**WHAT IS EXPECTED**.
Nothing but the pictures should be dropped when the records are transcribed word for word.
■ ■ ■ ■ ■
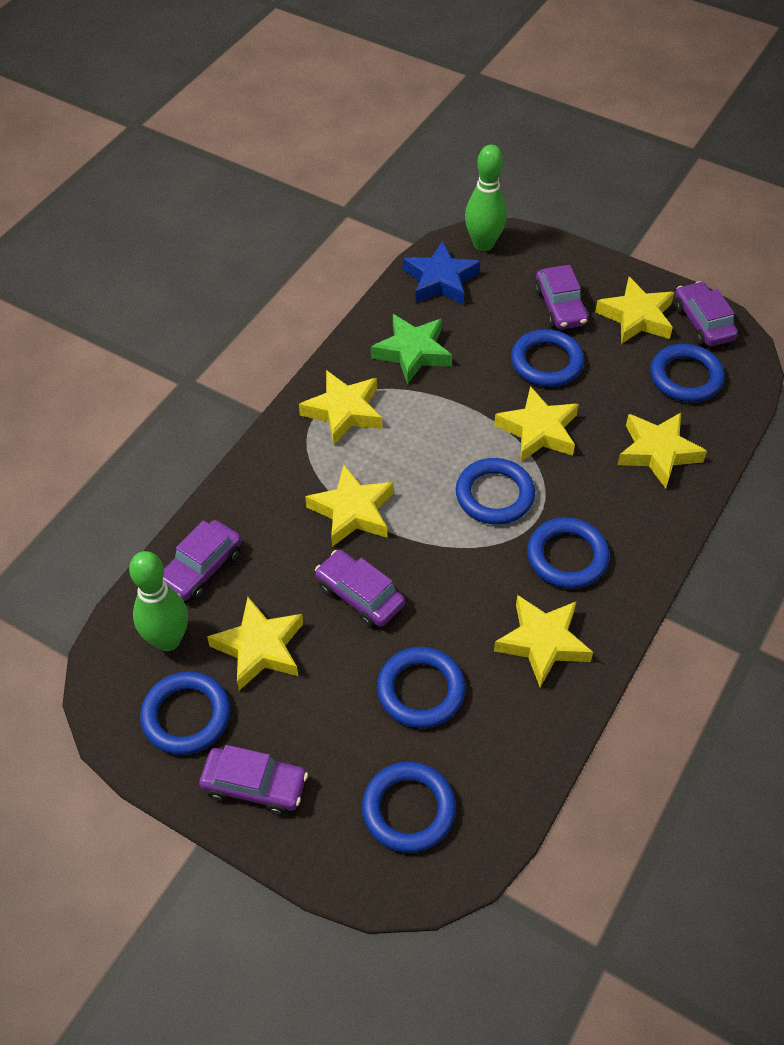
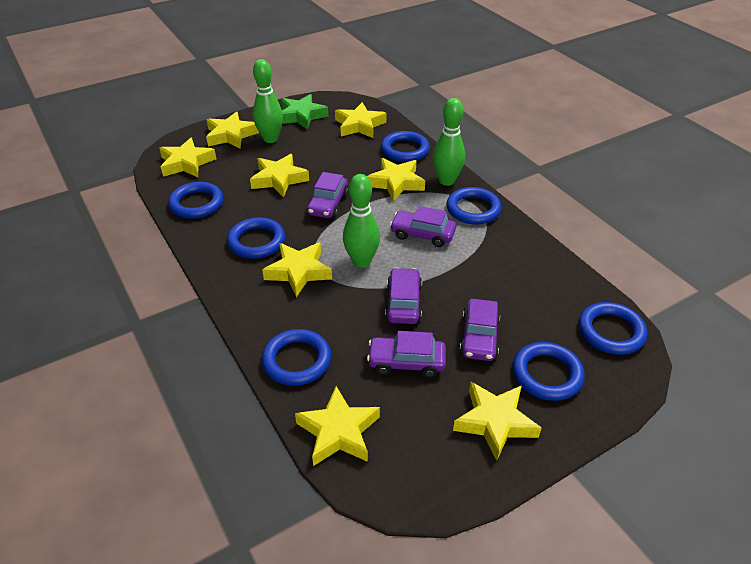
blue star: 1 -> 0
green bowling pin: 2 -> 3
yellow star: 7 -> 8

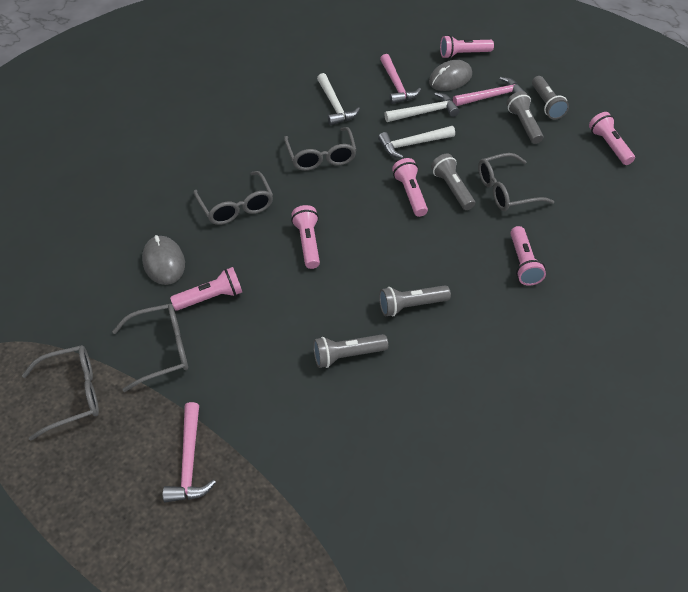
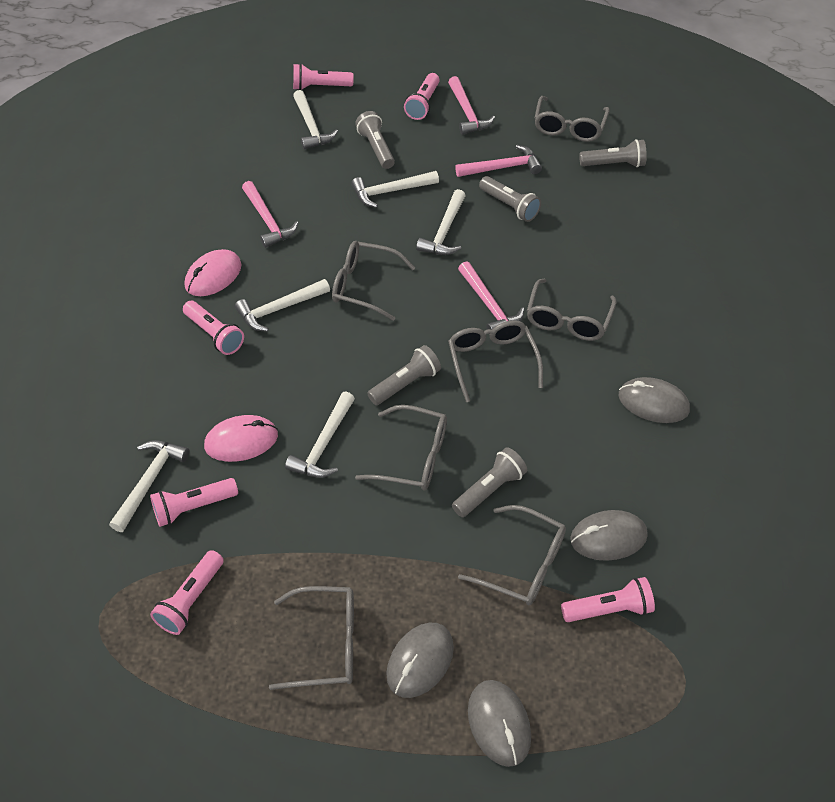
grey glasses: 5 -> 7
grey mouse: 2 -> 4
pink hammer: 3 -> 4
pink mouse: 0 -> 2
white hammer: 3 -> 6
■ ■ ■ ■ ■
**WORKED SOLUTION**.
blue star: 1 -> 0
green bowling pin: 2 -> 3
yellow star: 7 -> 8

grey glasses: 5 -> 7
grey mouse: 2 -> 4
pink hammer: 3 -> 4
pink mouse: 0 -> 2
white hammer: 3 -> 6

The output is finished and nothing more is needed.